→ **WORK INSTRUCTIONS**:
Aim for an exact copy of the listing, without any images.

→ **DATA SECTION**:
=== Section Start ===
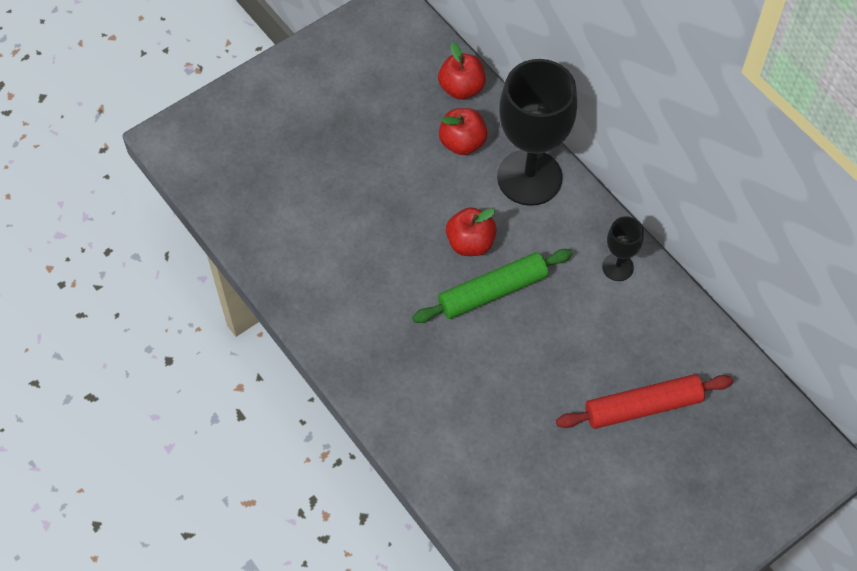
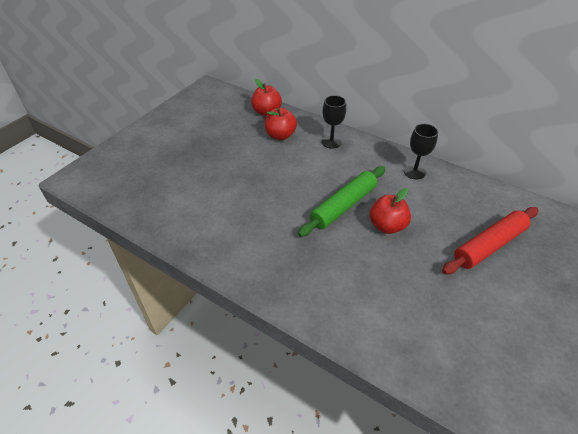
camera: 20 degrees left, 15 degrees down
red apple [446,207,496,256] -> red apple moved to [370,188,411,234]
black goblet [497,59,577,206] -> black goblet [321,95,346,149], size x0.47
=== Section End ===
→ **SOLUTION TO THIS TASK**:
camera: 20 degrees left, 15 degrees down
red apple [446,207,496,256] -> red apple moved to [370,188,411,234]
black goblet [497,59,577,206] -> black goblet [321,95,346,149], size x0.47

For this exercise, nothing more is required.